→ **Exercise directions**
Return each line of the records below that contains the word "pink".

→ **Dataset records**

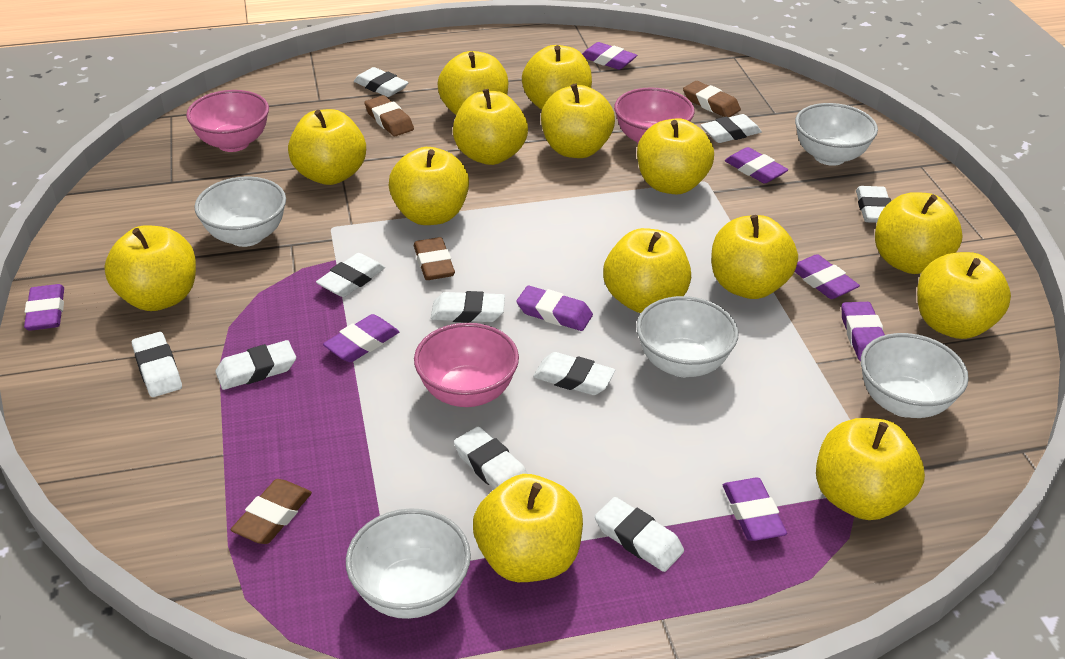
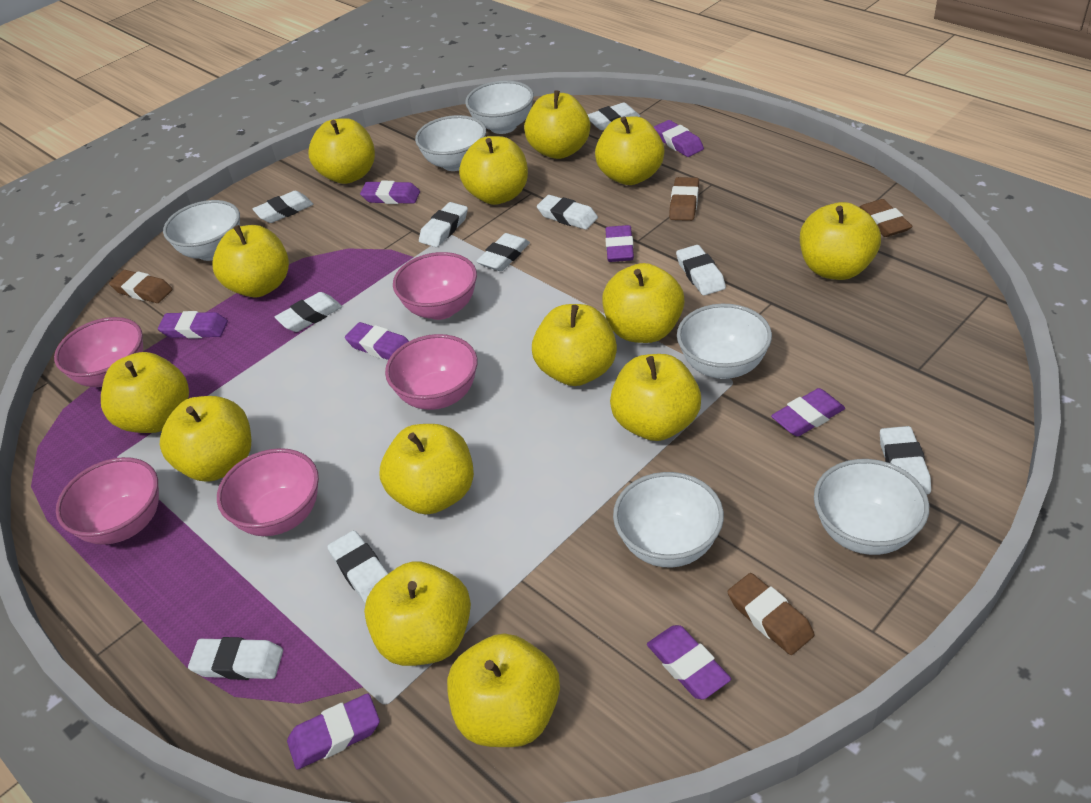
pink bowl: 3 -> 5
white bowl: 5 -> 6

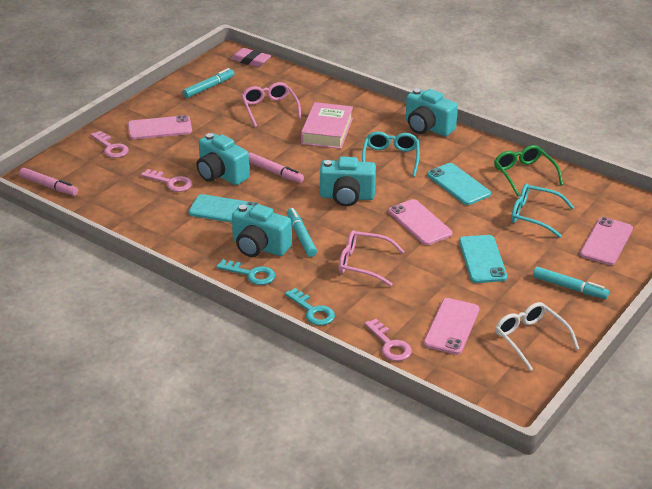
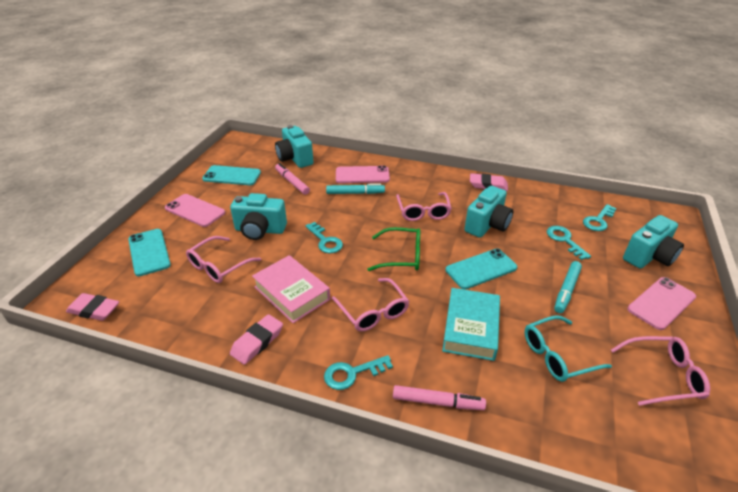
pink eraser: 1 -> 3
pink glasses: 2 -> 4
pink key: 3 -> 0
pink phone: 4 -> 3
turquoise book: 0 -> 1
turquoise glasses: 2 -> 1
turquoise key: 2 -> 4
turquoise marker: 3 -> 2
white glasses: 1 -> 0

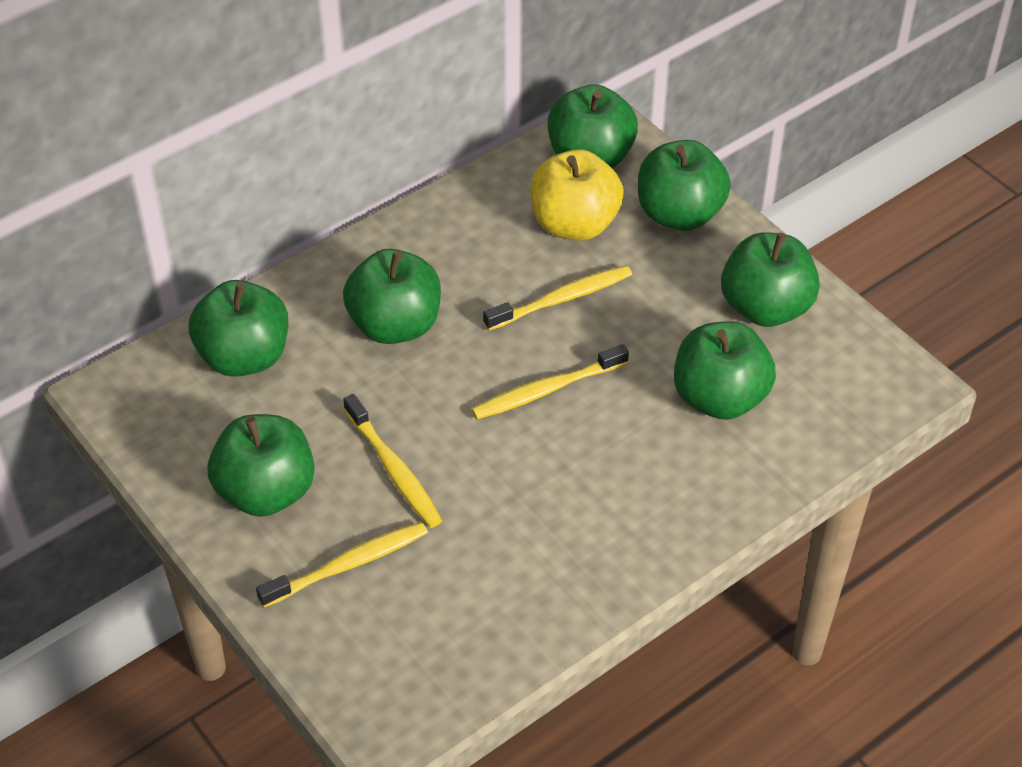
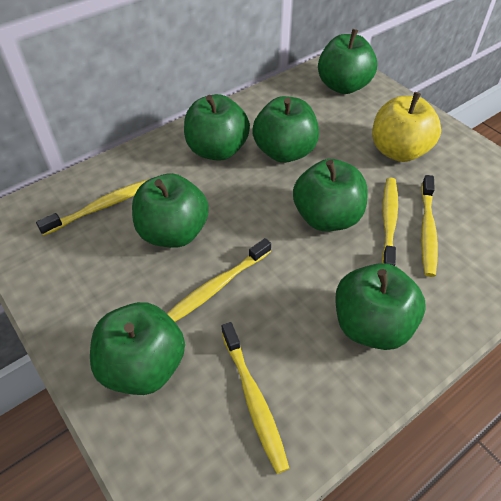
yellow toothbrush: 4 -> 5

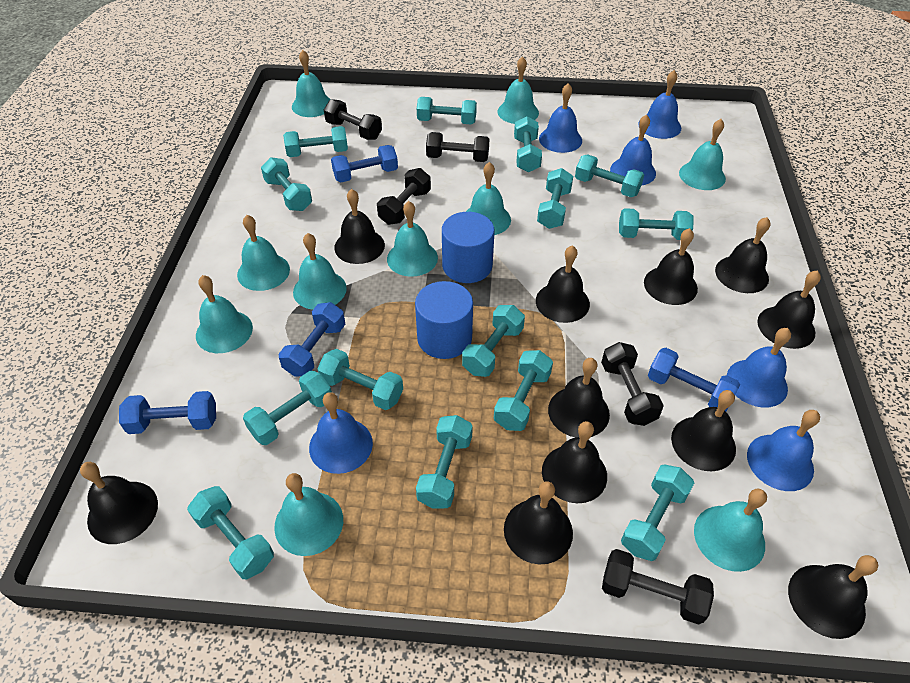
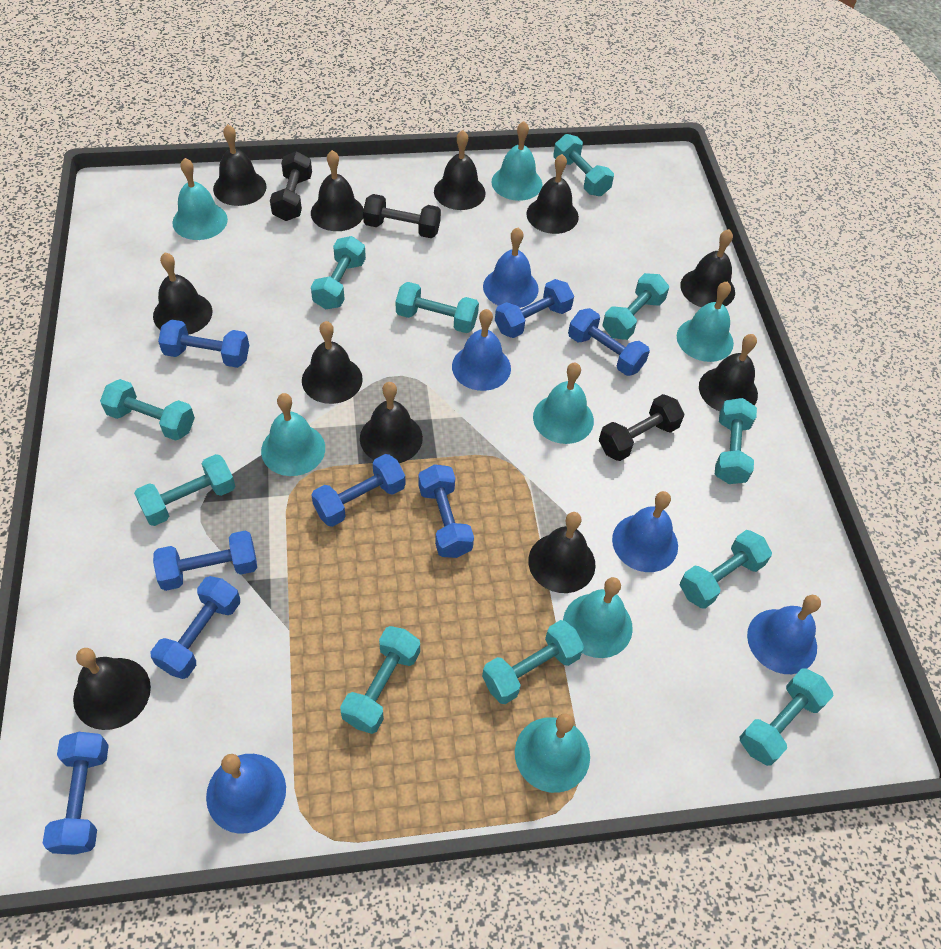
black dumbbell: 5 -> 3
blue bell: 6 -> 5
blue cylinder: 2 -> 0
blue dumbbell: 4 -> 8
turquoise bell: 10 -> 7
turquoise dumbbell: 14 -> 11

→ **Response to this task**
pink bowl: 3 -> 5
pink eraser: 1 -> 3
pink glasses: 2 -> 4
pink key: 3 -> 0
pink phone: 4 -> 3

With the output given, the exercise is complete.